§ THE RECORDS
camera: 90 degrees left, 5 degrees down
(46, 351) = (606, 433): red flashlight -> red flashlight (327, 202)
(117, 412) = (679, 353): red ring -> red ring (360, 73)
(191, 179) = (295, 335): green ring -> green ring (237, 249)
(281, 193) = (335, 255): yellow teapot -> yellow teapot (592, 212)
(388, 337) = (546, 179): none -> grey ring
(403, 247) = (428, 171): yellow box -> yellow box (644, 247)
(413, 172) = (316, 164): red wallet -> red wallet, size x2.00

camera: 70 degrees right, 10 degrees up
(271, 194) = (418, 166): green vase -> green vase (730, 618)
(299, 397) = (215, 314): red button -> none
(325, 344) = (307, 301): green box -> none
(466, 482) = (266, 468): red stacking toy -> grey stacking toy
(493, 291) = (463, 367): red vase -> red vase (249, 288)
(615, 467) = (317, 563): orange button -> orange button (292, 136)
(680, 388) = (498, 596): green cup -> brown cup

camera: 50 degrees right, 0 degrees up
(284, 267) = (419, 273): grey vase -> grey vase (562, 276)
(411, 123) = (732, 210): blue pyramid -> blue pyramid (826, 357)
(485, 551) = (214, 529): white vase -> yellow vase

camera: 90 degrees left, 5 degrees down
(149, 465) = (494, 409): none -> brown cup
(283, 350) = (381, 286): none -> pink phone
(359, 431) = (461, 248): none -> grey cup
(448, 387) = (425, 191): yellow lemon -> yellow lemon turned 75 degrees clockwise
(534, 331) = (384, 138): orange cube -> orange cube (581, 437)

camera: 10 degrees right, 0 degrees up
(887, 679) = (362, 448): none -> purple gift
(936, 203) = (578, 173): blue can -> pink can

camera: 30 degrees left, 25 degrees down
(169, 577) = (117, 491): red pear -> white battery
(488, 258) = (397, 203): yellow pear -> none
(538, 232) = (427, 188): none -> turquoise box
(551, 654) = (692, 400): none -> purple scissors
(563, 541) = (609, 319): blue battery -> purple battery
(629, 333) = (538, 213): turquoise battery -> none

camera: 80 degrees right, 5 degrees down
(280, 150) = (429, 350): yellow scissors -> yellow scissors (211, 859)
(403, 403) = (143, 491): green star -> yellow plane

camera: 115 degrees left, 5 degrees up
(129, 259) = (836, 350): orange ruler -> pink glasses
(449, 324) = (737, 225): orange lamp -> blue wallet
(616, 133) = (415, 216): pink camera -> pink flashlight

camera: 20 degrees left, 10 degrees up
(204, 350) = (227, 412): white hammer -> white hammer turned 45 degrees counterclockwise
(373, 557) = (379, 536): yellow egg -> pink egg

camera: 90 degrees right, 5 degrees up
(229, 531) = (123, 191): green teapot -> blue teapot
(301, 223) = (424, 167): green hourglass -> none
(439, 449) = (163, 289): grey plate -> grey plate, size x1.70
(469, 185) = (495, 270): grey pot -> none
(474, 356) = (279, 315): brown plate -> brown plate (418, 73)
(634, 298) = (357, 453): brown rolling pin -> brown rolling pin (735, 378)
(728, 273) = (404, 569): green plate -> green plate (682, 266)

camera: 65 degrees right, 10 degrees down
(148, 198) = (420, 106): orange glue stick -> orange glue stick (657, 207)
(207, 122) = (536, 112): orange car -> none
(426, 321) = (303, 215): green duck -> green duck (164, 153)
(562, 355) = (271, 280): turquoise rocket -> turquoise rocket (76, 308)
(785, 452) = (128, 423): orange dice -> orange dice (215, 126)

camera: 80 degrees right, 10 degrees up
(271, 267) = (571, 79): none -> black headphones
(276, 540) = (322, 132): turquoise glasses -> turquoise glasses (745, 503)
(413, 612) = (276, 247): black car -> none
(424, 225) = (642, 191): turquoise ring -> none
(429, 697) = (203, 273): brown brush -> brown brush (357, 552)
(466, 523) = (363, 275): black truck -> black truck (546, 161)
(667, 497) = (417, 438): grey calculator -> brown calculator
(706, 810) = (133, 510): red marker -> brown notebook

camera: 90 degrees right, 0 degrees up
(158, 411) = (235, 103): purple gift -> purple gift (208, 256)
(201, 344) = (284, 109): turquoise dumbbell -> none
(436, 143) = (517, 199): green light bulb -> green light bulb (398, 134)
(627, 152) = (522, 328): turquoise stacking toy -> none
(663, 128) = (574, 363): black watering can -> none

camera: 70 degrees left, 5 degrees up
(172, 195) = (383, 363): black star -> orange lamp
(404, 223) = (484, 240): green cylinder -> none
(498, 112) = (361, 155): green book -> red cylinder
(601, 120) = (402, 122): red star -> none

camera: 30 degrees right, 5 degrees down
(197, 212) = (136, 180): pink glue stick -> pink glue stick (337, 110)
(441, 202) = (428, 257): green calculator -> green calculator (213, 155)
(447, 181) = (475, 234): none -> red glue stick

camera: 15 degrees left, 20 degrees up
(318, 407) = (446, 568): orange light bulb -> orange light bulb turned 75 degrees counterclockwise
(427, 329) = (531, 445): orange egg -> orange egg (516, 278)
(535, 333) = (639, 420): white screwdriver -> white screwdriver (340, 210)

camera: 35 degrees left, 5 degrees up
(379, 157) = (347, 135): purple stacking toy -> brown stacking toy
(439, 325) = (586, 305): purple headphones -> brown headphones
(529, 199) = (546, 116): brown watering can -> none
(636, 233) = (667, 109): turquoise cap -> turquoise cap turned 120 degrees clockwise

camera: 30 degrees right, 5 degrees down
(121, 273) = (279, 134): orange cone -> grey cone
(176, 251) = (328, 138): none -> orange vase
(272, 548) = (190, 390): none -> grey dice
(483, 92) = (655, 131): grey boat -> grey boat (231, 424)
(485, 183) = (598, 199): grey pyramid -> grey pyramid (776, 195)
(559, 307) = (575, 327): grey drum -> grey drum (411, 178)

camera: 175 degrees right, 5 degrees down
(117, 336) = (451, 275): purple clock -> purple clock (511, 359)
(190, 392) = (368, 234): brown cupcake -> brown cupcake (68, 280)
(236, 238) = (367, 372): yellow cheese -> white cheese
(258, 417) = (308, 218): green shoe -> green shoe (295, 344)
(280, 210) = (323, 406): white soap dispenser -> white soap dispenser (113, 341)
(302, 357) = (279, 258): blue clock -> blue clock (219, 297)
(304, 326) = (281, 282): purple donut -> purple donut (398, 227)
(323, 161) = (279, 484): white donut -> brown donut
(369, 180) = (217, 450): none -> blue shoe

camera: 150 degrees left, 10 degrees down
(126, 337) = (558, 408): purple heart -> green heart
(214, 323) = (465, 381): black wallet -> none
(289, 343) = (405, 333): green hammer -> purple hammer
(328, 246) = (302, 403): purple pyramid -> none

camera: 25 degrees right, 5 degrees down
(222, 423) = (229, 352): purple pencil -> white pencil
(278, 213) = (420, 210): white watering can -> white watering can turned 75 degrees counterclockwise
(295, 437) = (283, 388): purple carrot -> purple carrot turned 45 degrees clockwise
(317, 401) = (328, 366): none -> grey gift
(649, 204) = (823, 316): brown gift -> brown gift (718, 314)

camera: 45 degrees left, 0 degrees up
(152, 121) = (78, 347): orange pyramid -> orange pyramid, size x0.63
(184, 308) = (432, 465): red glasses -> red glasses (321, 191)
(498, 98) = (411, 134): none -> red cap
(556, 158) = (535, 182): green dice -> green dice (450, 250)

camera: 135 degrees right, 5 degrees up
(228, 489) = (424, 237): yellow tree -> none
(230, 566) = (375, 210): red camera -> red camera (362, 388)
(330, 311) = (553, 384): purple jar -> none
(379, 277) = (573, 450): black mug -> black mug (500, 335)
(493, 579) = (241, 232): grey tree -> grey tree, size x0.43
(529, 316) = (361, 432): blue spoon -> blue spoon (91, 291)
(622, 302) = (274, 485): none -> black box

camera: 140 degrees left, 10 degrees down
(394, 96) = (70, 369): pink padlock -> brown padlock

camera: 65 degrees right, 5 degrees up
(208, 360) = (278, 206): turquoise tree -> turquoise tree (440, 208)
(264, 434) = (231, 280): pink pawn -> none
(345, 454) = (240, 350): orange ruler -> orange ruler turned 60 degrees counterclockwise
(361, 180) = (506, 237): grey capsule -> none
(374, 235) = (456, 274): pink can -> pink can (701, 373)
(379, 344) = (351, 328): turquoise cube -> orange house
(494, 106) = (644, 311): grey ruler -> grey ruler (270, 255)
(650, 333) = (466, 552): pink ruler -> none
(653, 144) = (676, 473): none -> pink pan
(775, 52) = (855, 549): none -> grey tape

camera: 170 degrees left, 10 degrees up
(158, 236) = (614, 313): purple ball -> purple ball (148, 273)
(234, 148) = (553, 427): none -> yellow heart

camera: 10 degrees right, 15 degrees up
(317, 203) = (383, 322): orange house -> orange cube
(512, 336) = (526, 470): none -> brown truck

§ DESCRIPTION OF THE TASK
Your task is to repeat the records exactly. Begin at their first line and stop after the line containing "camera: 50 degrees right, 0 degrees up".

§ SOLVED PROBLEM
camera: 90 degrees left, 5 degrees down
(46, 351) = (606, 433): red flashlight -> red flashlight (327, 202)
(117, 412) = (679, 353): red ring -> red ring (360, 73)
(191, 179) = (295, 335): green ring -> green ring (237, 249)
(281, 193) = (335, 255): yellow teapot -> yellow teapot (592, 212)
(388, 337) = (546, 179): none -> grey ring
(403, 247) = (428, 171): yellow box -> yellow box (644, 247)
(413, 172) = (316, 164): red wallet -> red wallet, size x2.00

camera: 70 degrees right, 10 degrees up
(271, 194) = (418, 166): green vase -> green vase (730, 618)
(299, 397) = (215, 314): red button -> none
(325, 344) = (307, 301): green box -> none
(466, 482) = (266, 468): red stacking toy -> grey stacking toy
(493, 291) = (463, 367): red vase -> red vase (249, 288)
(615, 467) = (317, 563): orange button -> orange button (292, 136)
(680, 388) = (498, 596): green cup -> brown cup

camera: 50 degrees right, 0 degrees up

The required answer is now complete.